Dataset entries
______________________________
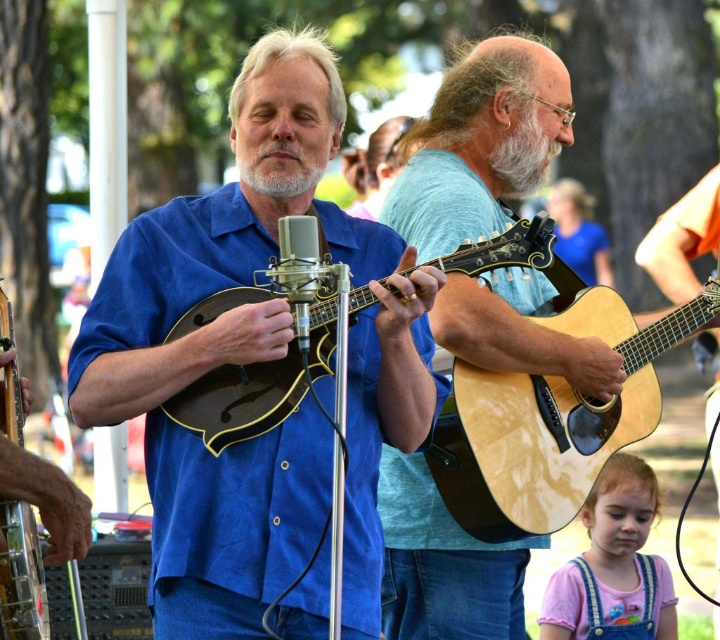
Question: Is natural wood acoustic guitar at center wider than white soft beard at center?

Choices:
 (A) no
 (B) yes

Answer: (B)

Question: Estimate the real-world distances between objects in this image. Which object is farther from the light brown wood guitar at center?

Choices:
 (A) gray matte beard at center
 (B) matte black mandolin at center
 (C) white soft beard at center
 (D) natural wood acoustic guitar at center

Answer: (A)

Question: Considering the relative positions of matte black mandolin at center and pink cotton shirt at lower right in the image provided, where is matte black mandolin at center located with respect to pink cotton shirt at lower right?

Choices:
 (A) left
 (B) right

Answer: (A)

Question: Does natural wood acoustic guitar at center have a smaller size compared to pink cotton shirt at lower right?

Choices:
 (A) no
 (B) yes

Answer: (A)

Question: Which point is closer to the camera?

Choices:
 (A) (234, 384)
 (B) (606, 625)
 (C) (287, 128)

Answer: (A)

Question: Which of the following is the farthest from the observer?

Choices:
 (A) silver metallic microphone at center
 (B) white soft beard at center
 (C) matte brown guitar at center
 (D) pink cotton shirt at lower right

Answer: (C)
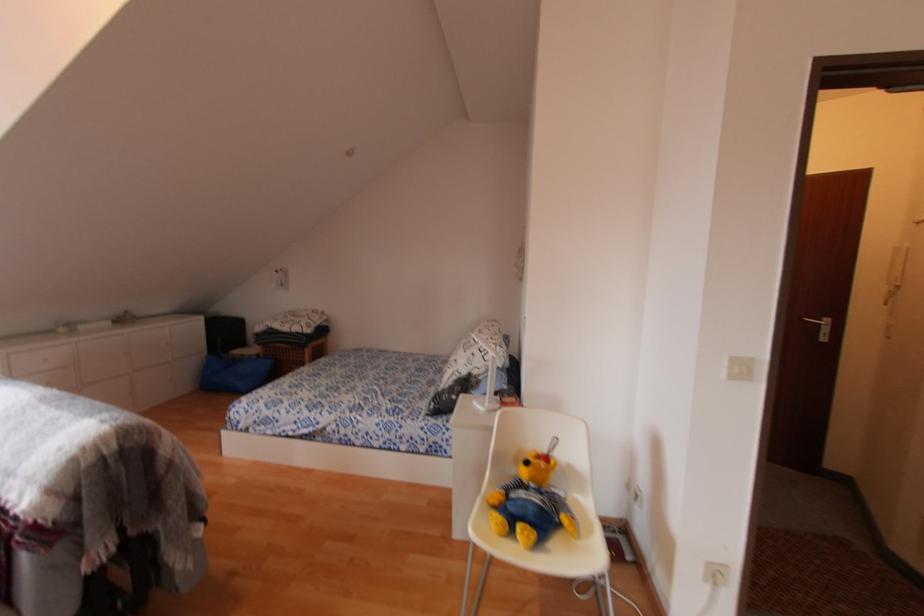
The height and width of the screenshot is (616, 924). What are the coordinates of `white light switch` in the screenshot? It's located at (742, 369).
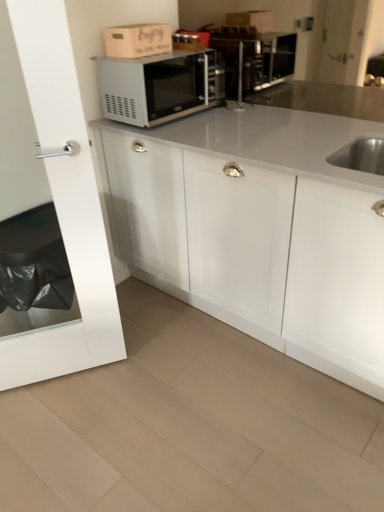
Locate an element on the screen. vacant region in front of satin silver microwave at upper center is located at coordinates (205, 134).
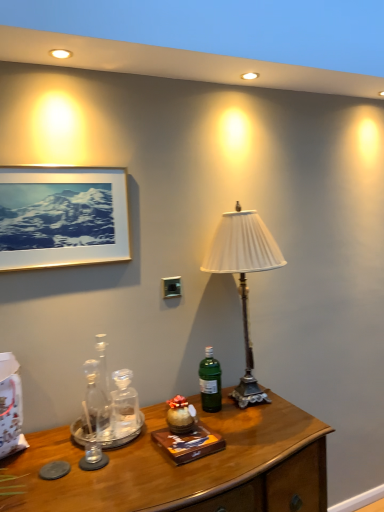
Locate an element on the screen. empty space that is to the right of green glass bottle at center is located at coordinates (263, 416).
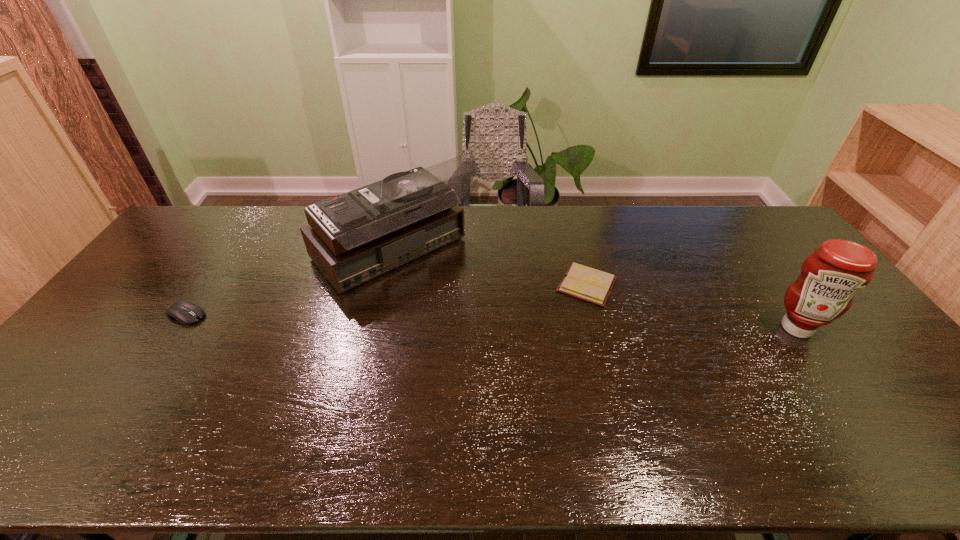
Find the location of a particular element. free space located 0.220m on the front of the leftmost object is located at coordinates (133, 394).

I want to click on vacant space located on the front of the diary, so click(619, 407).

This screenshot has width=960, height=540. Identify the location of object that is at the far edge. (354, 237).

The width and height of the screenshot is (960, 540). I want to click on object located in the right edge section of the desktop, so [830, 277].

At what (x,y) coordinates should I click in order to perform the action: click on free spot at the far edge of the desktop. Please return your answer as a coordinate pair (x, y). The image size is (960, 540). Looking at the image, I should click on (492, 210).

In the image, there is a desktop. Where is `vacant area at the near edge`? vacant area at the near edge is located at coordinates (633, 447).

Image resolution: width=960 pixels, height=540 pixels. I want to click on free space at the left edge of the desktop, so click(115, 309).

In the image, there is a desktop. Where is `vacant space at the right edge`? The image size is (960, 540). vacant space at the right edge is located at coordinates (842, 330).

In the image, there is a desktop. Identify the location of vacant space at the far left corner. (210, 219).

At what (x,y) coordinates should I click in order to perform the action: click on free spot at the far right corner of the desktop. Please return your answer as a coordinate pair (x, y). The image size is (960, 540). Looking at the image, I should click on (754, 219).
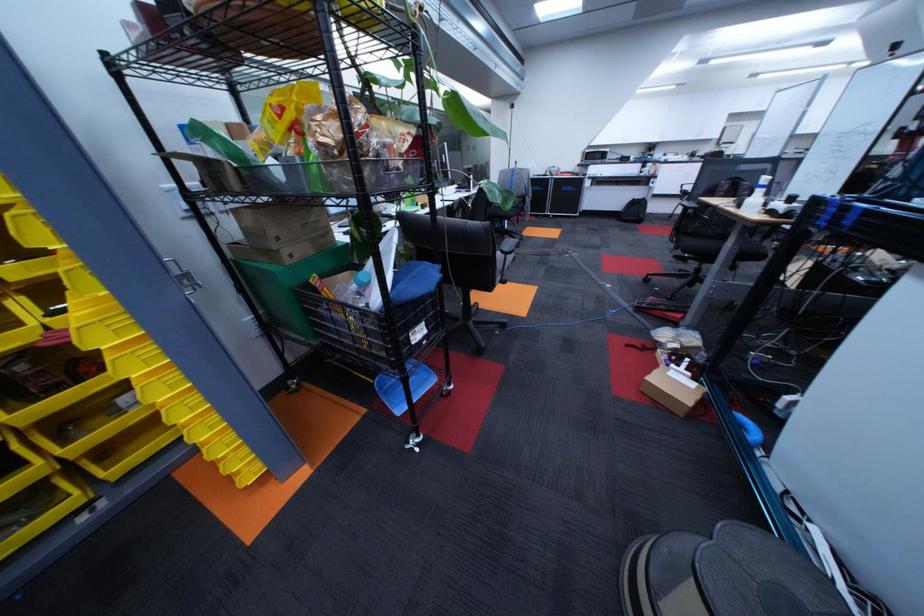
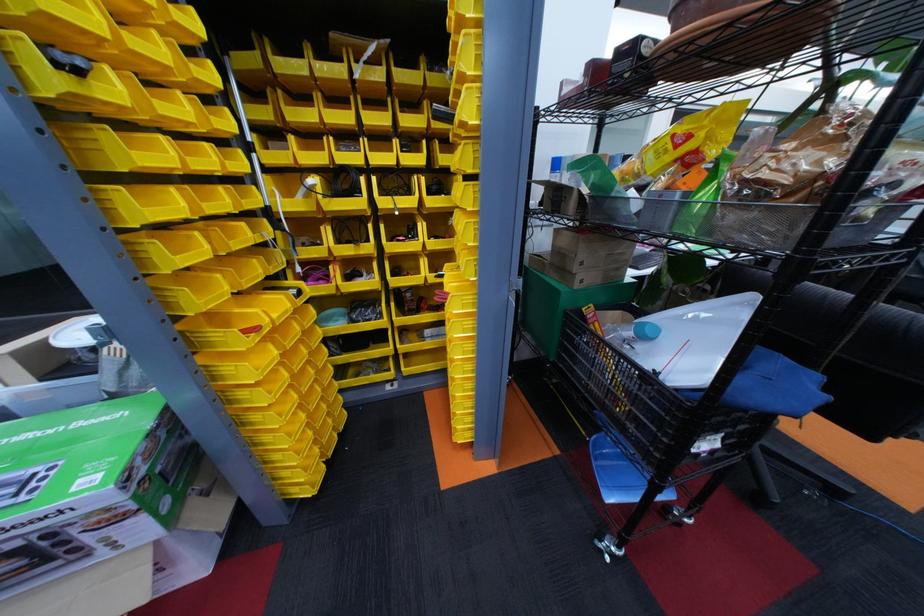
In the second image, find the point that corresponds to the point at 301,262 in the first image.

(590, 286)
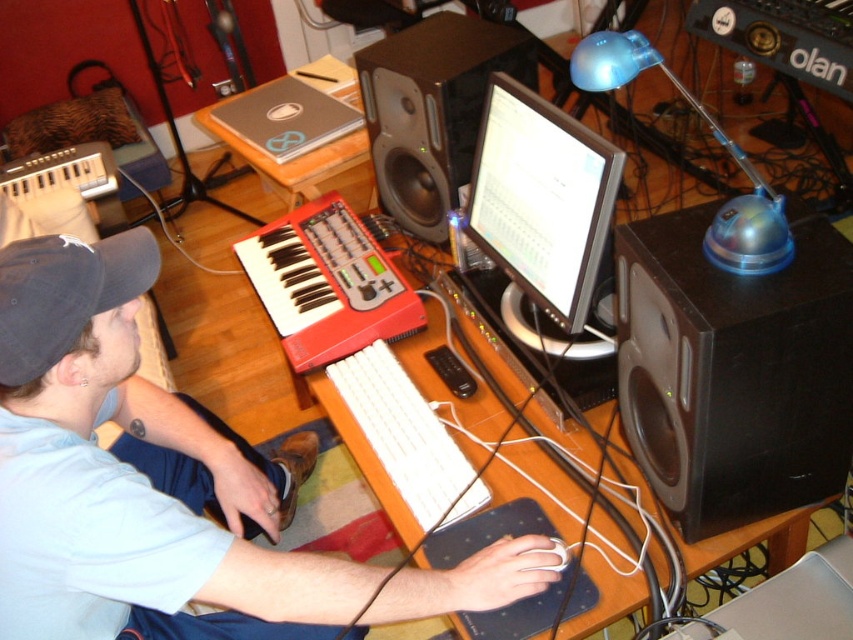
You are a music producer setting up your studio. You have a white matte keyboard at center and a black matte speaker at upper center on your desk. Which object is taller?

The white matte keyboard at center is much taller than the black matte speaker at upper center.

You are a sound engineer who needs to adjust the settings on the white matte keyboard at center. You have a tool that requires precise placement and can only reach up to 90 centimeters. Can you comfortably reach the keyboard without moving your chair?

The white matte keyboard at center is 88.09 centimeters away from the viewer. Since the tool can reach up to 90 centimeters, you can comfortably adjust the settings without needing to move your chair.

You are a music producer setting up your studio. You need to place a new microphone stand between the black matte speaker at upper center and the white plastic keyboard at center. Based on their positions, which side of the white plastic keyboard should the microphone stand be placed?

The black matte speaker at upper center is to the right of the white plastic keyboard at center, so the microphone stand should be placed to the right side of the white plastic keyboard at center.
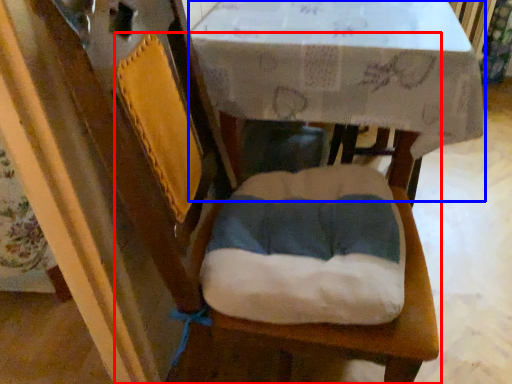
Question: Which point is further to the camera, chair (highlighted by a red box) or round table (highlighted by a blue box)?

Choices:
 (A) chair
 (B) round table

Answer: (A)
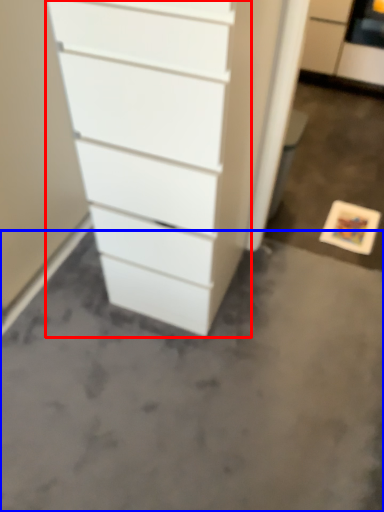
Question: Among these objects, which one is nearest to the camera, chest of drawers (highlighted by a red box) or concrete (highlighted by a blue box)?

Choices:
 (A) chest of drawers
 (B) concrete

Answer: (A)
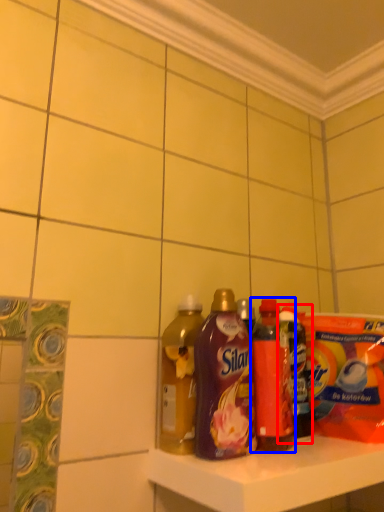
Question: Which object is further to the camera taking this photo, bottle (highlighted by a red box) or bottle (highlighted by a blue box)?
______________________________
* **What the task requires**: Rewrite all of the items above, changing each "pink cotton shirt" to "blue denim jacket" and leaving everything else unchanged. Omit the pictures from your answer.

* **Exercise solution**:
Question: Is natural wood acoustic guitar at center wider than white soft beard at center?

Choices:
 (A) no
 (B) yes

Answer: (B)

Question: Estimate the real-world distances between objects in this image. Which object is farther from the light brown wood guitar at center?

Choices:
 (A) gray matte beard at center
 (B) matte black mandolin at center
 (C) white soft beard at center
 (D) natural wood acoustic guitar at center

Answer: (A)

Question: Considering the relative positions of matte black mandolin at center and blue denim jacket at lower right in the image provided, where is matte black mandolin at center located with respect to blue denim jacket at lower right?

Choices:
 (A) left
 (B) right

Answer: (A)

Question: Does natural wood acoustic guitar at center have a smaller size compared to blue denim jacket at lower right?

Choices:
 (A) no
 (B) yes

Answer: (A)

Question: Which point is closer to the camera?

Choices:
 (A) (234, 384)
 (B) (606, 625)
 (C) (287, 128)

Answer: (A)

Question: Which of the following is the farthest from the observer?

Choices:
 (A) silver metallic microphone at center
 (B) white soft beard at center
 (C) matte brown guitar at center
 (D) blue denim jacket at lower right

Answer: (C)
The height and width of the screenshot is (616, 924). What are the coordinates of `white light switch` in the screenshot? It's located at (742, 369).
Locate an element on the screen. vacant region in front of satin silver microwave at upper center is located at coordinates (205, 134).
Locate an element on the screen. empty space that is to the right of green glass bottle at center is located at coordinates (263, 416).
Find the location of a particular element. free space located 0.220m on the front of the leftmost object is located at coordinates (133, 394).

I want to click on vacant space located on the front of the diary, so click(619, 407).

This screenshot has width=960, height=540. Identify the location of object that is at the far edge. (354, 237).

The width and height of the screenshot is (960, 540). I want to click on object located in the right edge section of the desktop, so [830, 277].

At what (x,y) coordinates should I click in order to perform the action: click on free spot at the far edge of the desktop. Please return your answer as a coordinate pair (x, y). The image size is (960, 540). Looking at the image, I should click on (492, 210).

In the image, there is a desktop. Where is `vacant area at the near edge`? vacant area at the near edge is located at coordinates (633, 447).

Image resolution: width=960 pixels, height=540 pixels. I want to click on free space at the left edge of the desktop, so click(115, 309).

In the image, there is a desktop. Where is `vacant space at the right edge`? The image size is (960, 540). vacant space at the right edge is located at coordinates (842, 330).

In the image, there is a desktop. Identify the location of vacant space at the far left corner. (210, 219).

At what (x,y) coordinates should I click in order to perform the action: click on free spot at the far right corner of the desktop. Please return your answer as a coordinate pair (x, y). The image size is (960, 540). Looking at the image, I should click on (754, 219).
In the second image, find the point that corresponds to the point at 301,262 in the first image.

(590, 286)
You are a music producer setting up your studio. You have a white matte keyboard at center and a black matte speaker at upper center on your desk. Which object is taller?

The white matte keyboard at center is much taller than the black matte speaker at upper center.

You are a sound engineer who needs to adjust the settings on the white matte keyboard at center. You have a tool that requires precise placement and can only reach up to 90 centimeters. Can you comfortably reach the keyboard without moving your chair?

The white matte keyboard at center is 88.09 centimeters away from the viewer. Since the tool can reach up to 90 centimeters, you can comfortably adjust the settings without needing to move your chair.

You are a music producer setting up your studio. You need to place a new microphone stand between the black matte speaker at upper center and the white plastic keyboard at center. Based on their positions, which side of the white plastic keyboard should the microphone stand be placed?

The black matte speaker at upper center is to the right of the white plastic keyboard at center, so the microphone stand should be placed to the right side of the white plastic keyboard at center.
Question: Which point is further to the camera, chair (highlighted by a red box) or round table (highlighted by a blue box)?

Choices:
 (A) chair
 (B) round table

Answer: (A)
Question: Among these objects, which one is nearest to the camera, chest of drawers (highlighted by a red box) or concrete (highlighted by a blue box)?

Choices:
 (A) chest of drawers
 (B) concrete

Answer: (A)
Question: Which object is further to the camera taking this photo, bottle (highlighted by a red box) or bottle (highlighted by a blue box)?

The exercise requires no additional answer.